- [TASK TO COMPLETE] Leaving out the pictures, return word for word the stretch of entries below from the line holding "SCALE pin SCK: A2 -> SDA" through the line holding "SCALE pin VCC: 3V3 -> none".

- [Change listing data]
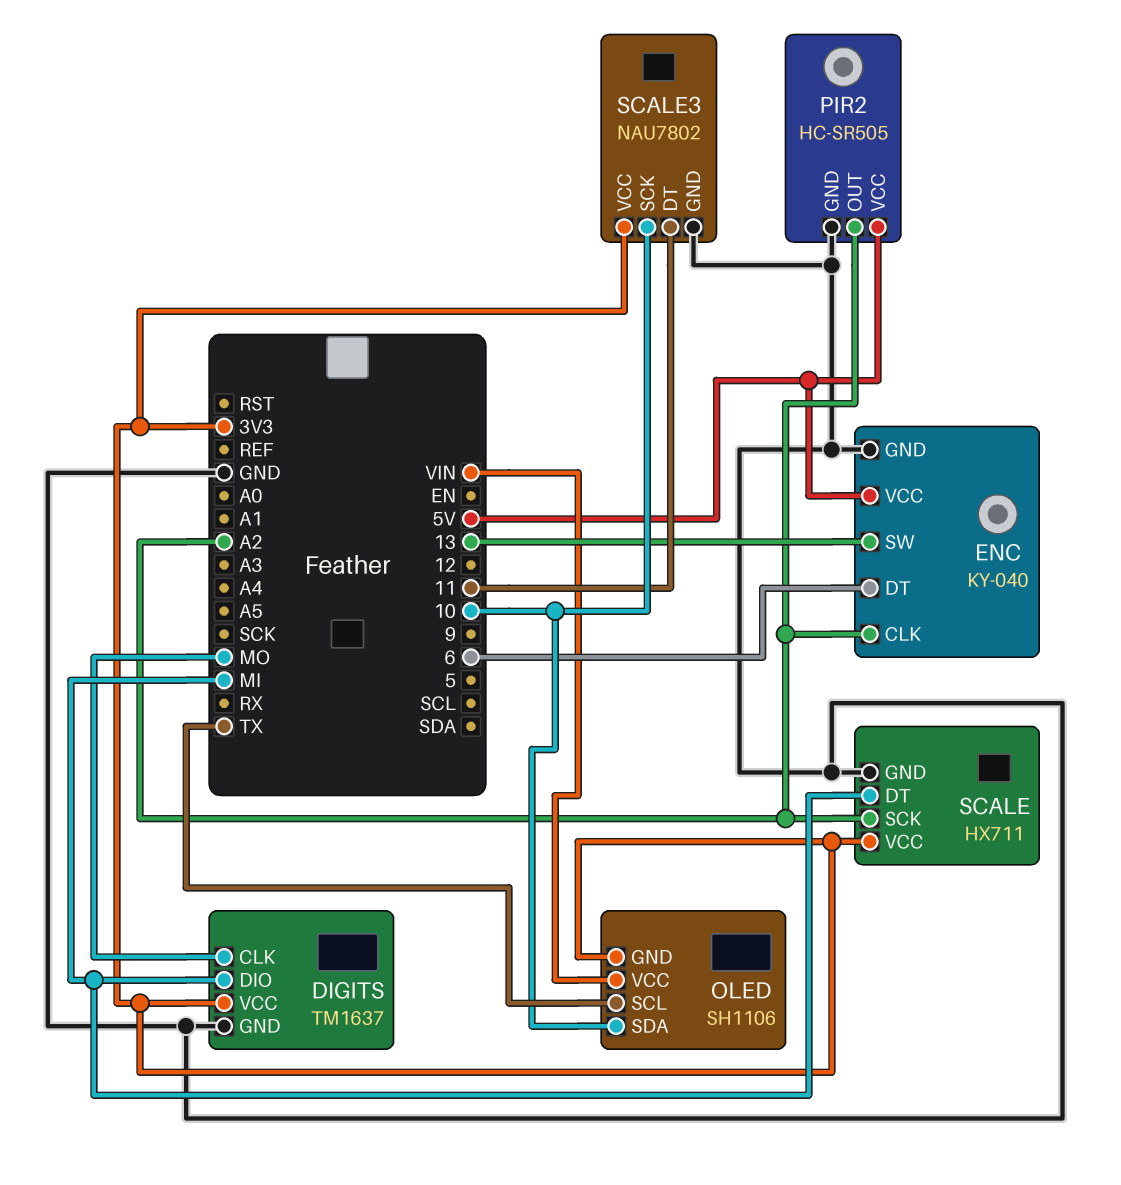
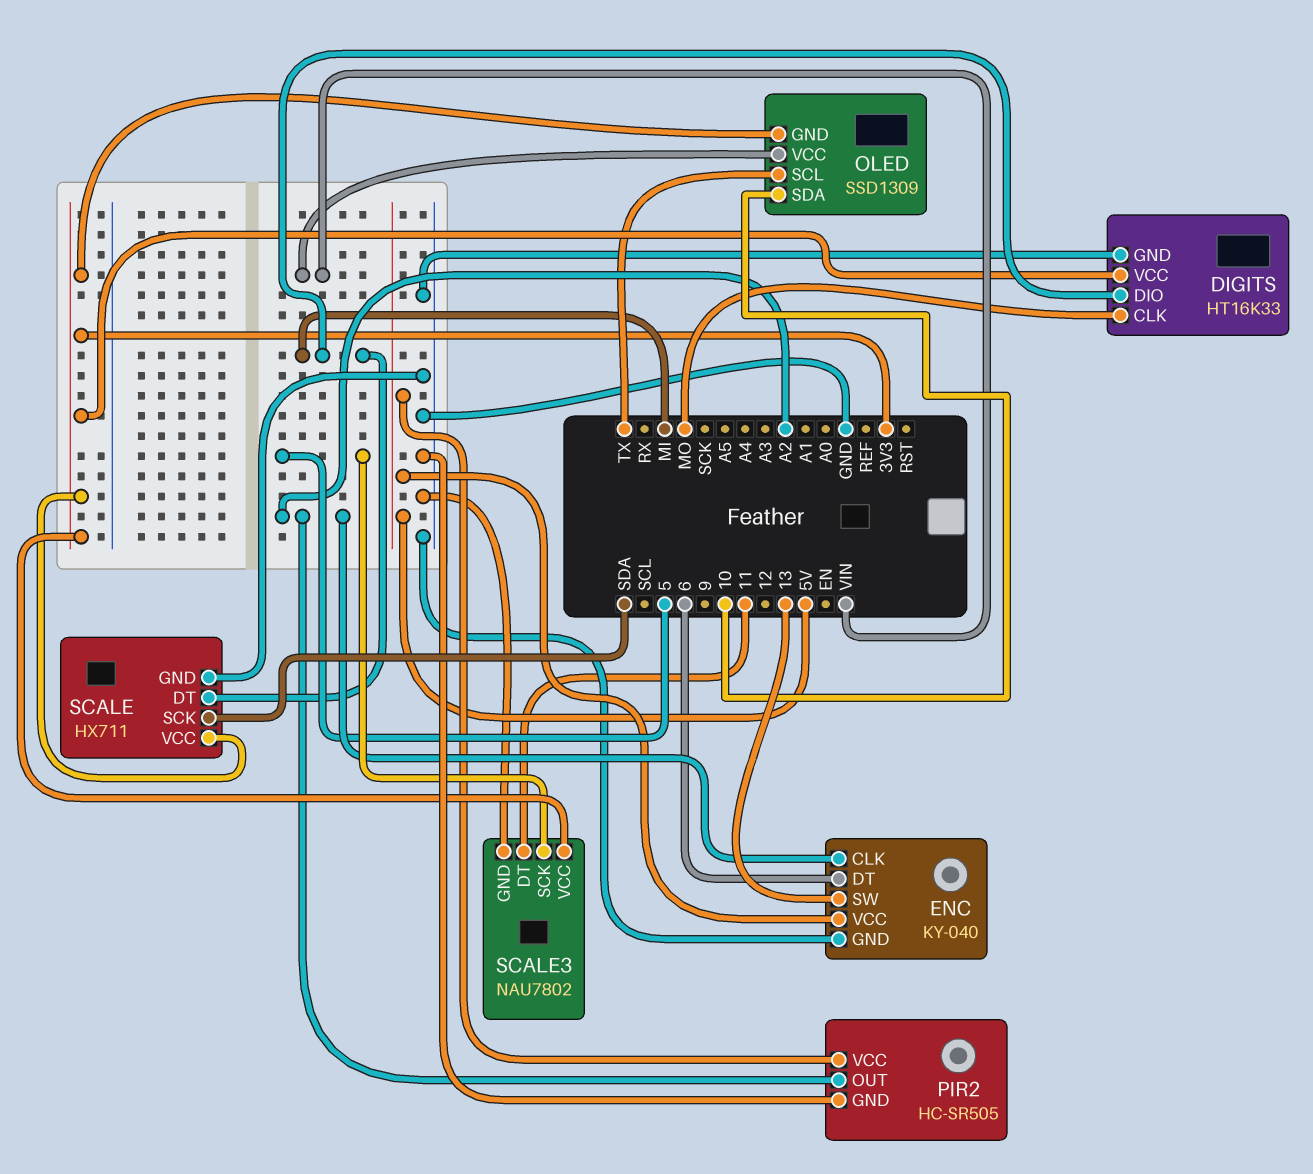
DIGITS: TM1637 -> HT16K33
OLED: SH1106 -> SSD1309
SCALE pin SCK: A2 -> SDA
SCALE3 pin SCK: 10 -> 5

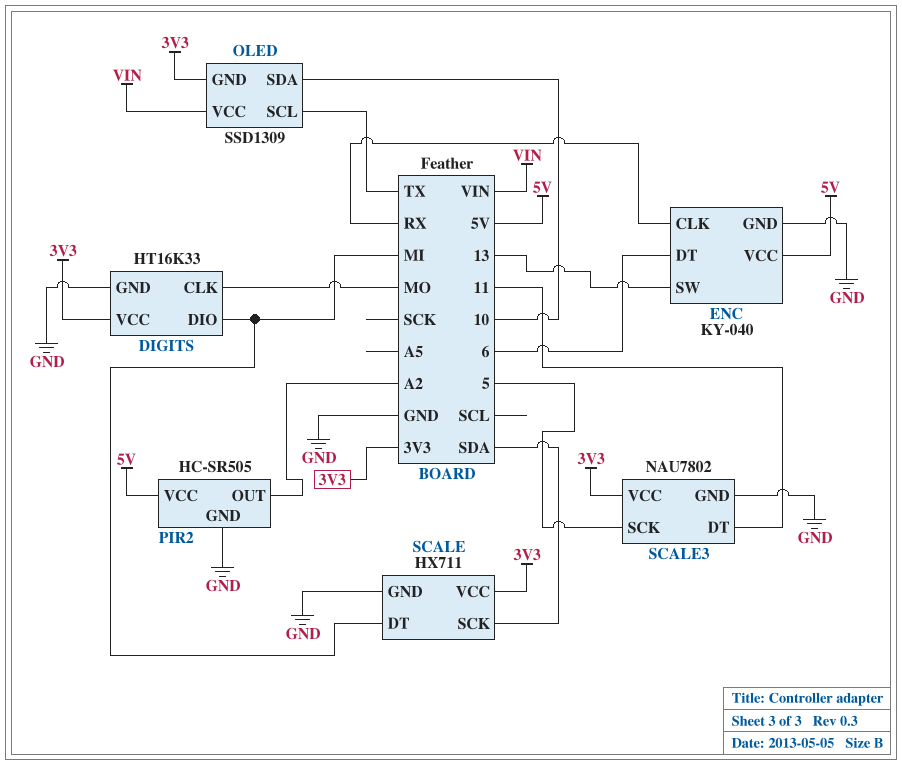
ENC pin CLK: A2 -> RX

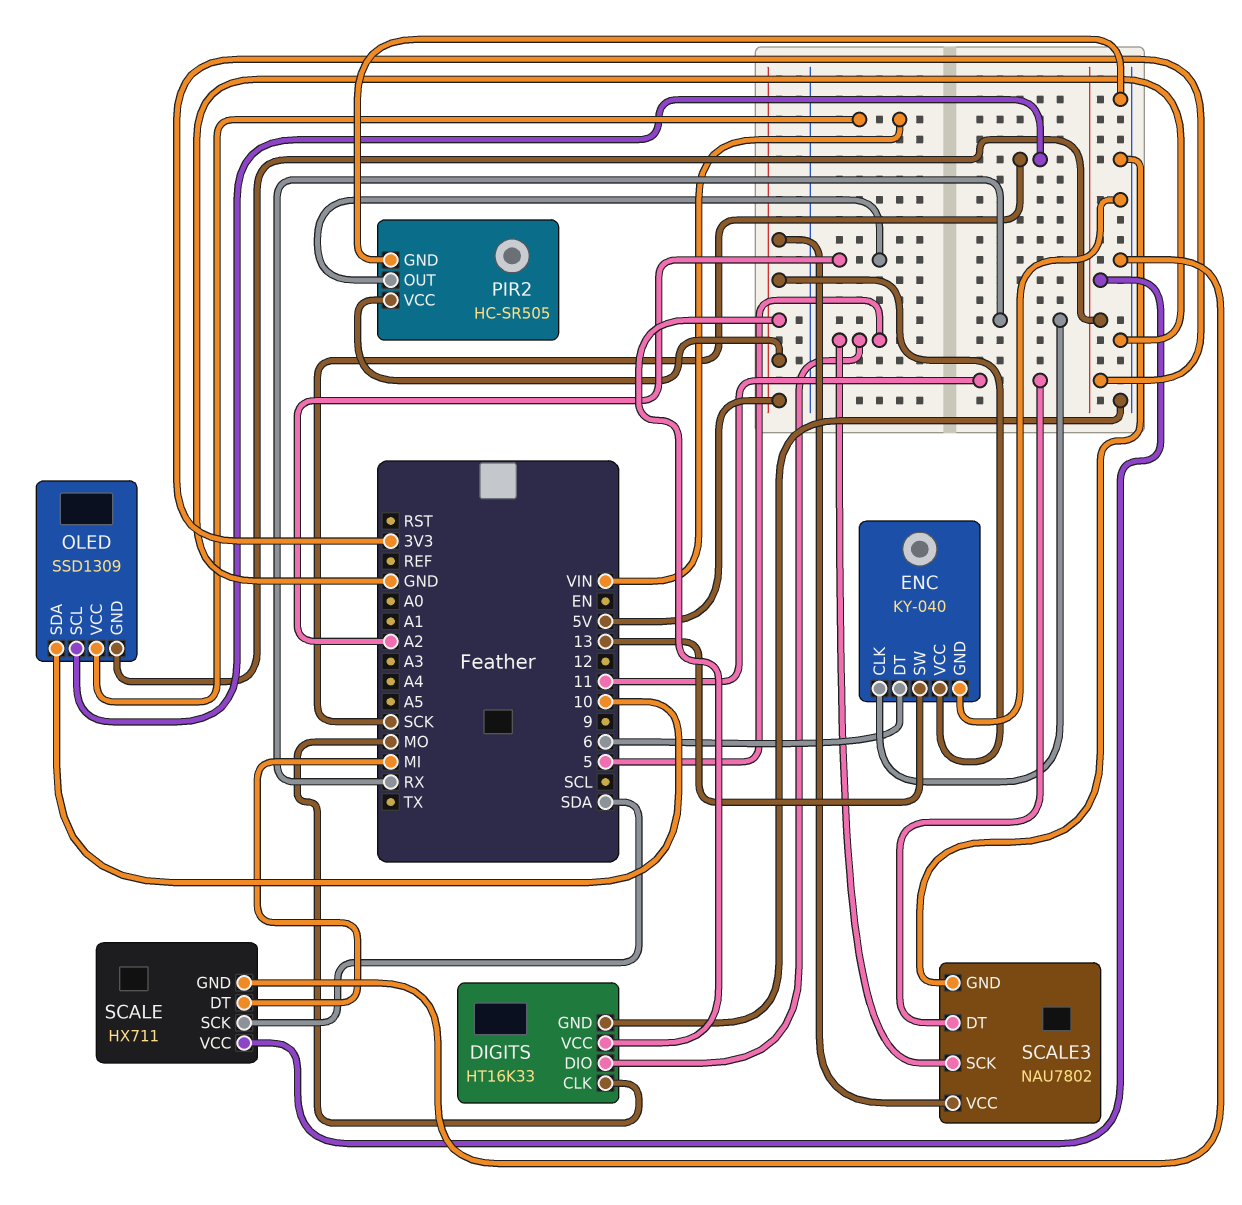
DIGITS pin DIO: MI -> 5
DIGITS pin VCC: 3V3 -> 5V
OLED pin SCL: TX -> SCK
SCALE3 pin VCC: 3V3 -> 5V

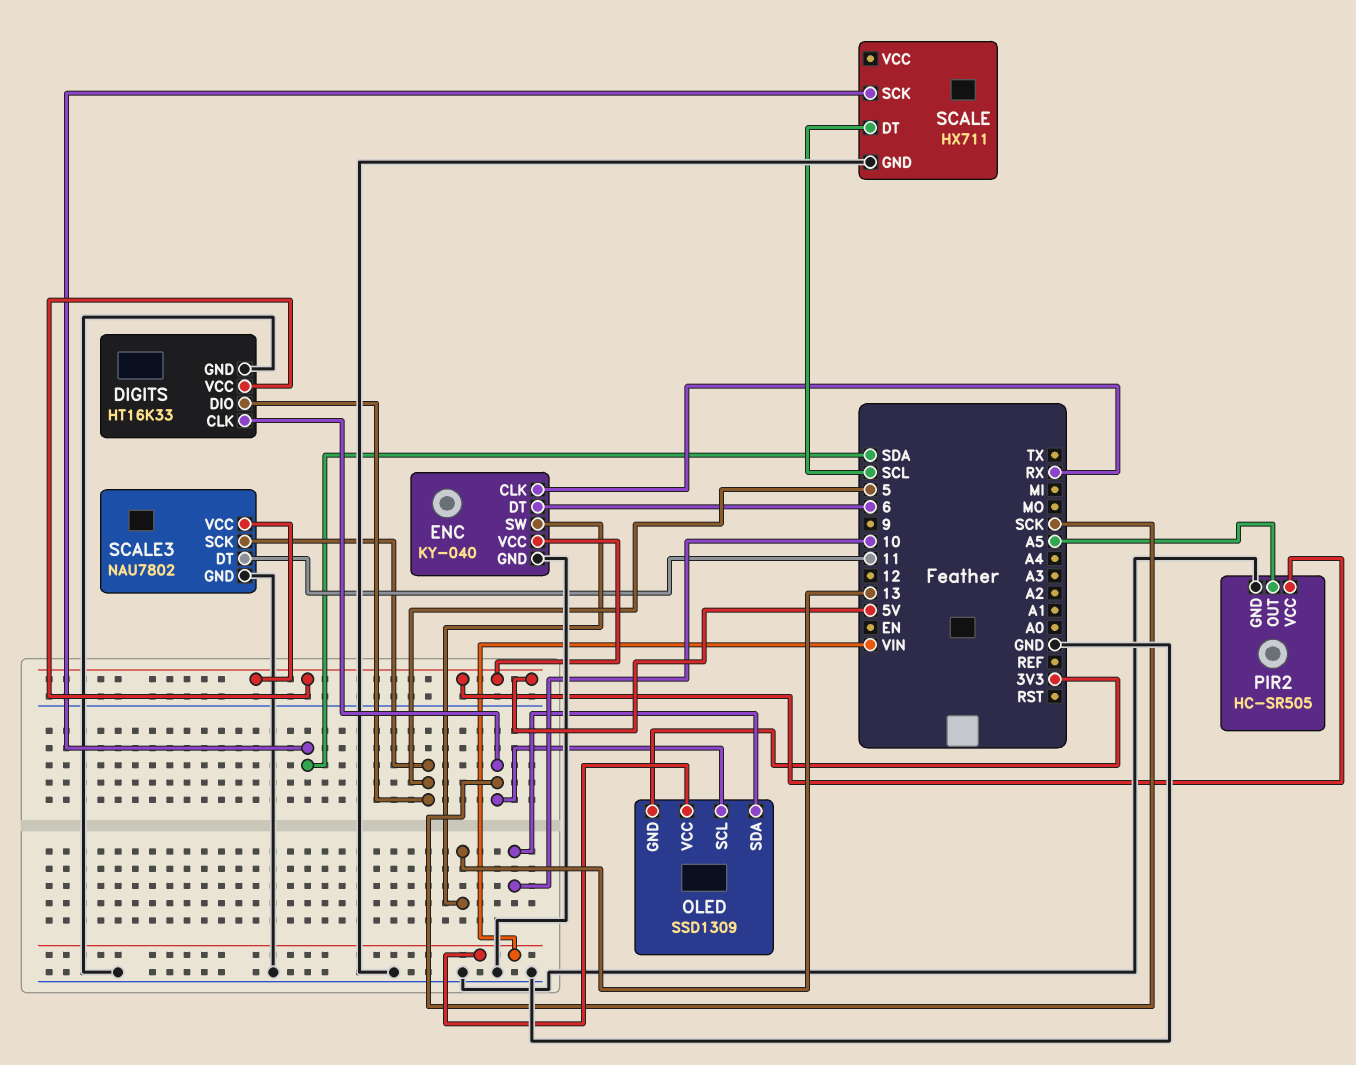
DIGITS pin CLK: MO -> SCK
PIR2 pin OUT: A2 -> A5
SCALE pin DT: MI -> SCL
SCALE pin VCC: 3V3 -> none

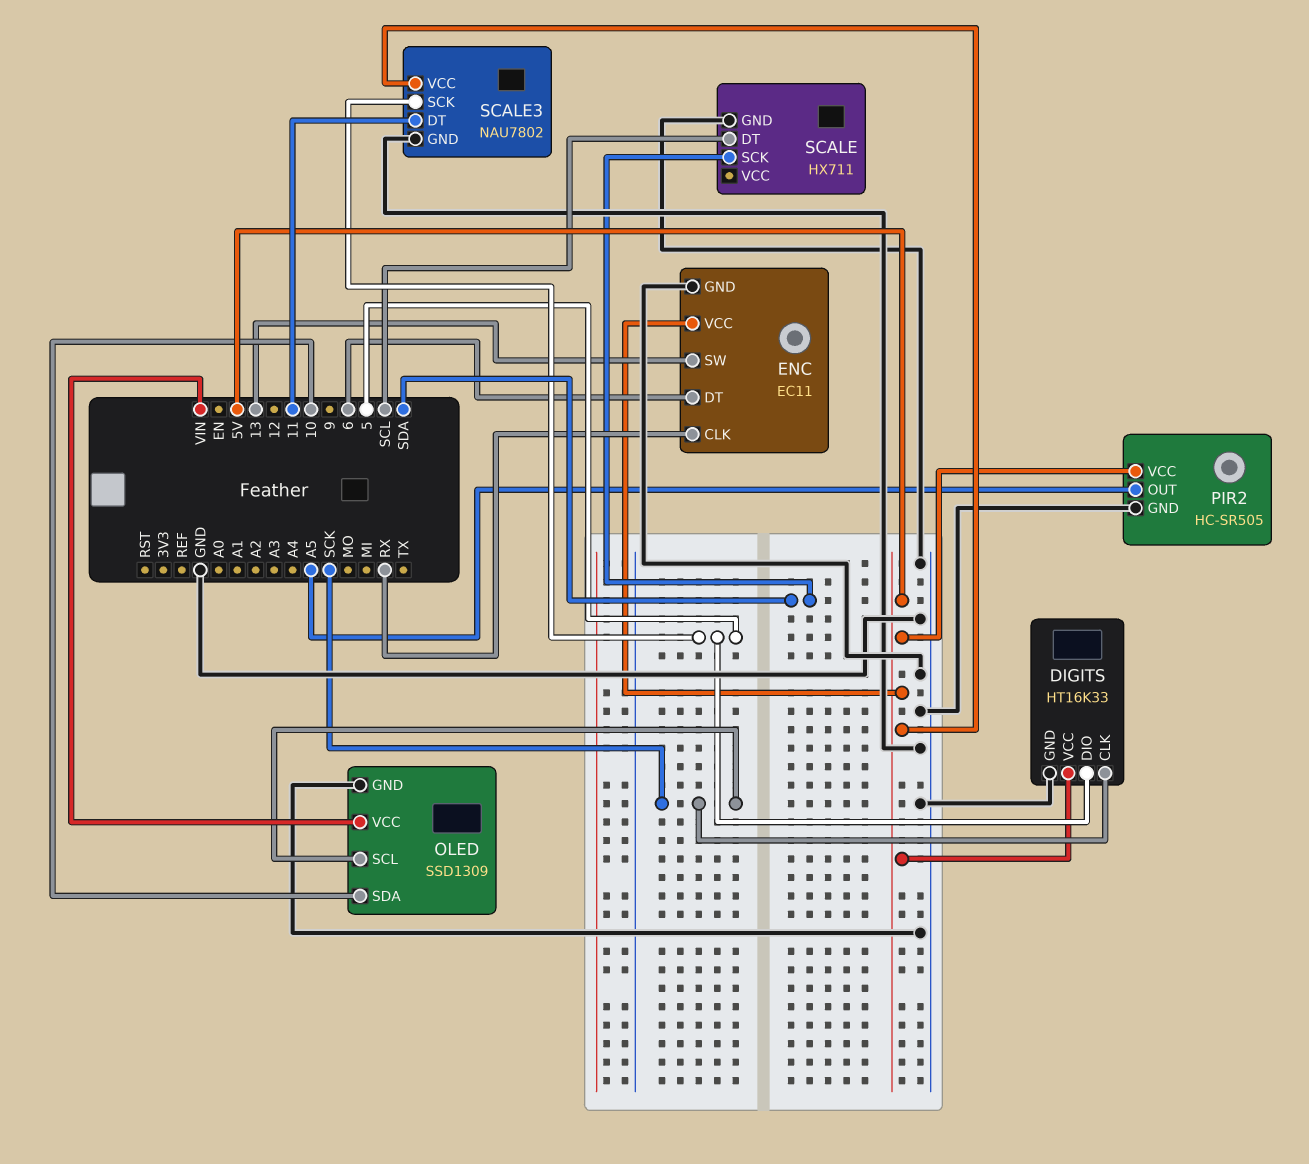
ENC: KY-040 -> EC11
OLED pin GND: 3V3 -> GND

- [EXERCISE SOLUTION]
SCALE pin SCK: A2 -> SDA
SCALE3 pin SCK: 10 -> 5

ENC pin CLK: A2 -> RX

DIGITS pin DIO: MI -> 5
DIGITS pin VCC: 3V3 -> 5V
OLED pin SCL: TX -> SCK
SCALE3 pin VCC: 3V3 -> 5V

DIGITS pin CLK: MO -> SCK
PIR2 pin OUT: A2 -> A5
SCALE pin DT: MI -> SCL
SCALE pin VCC: 3V3 -> none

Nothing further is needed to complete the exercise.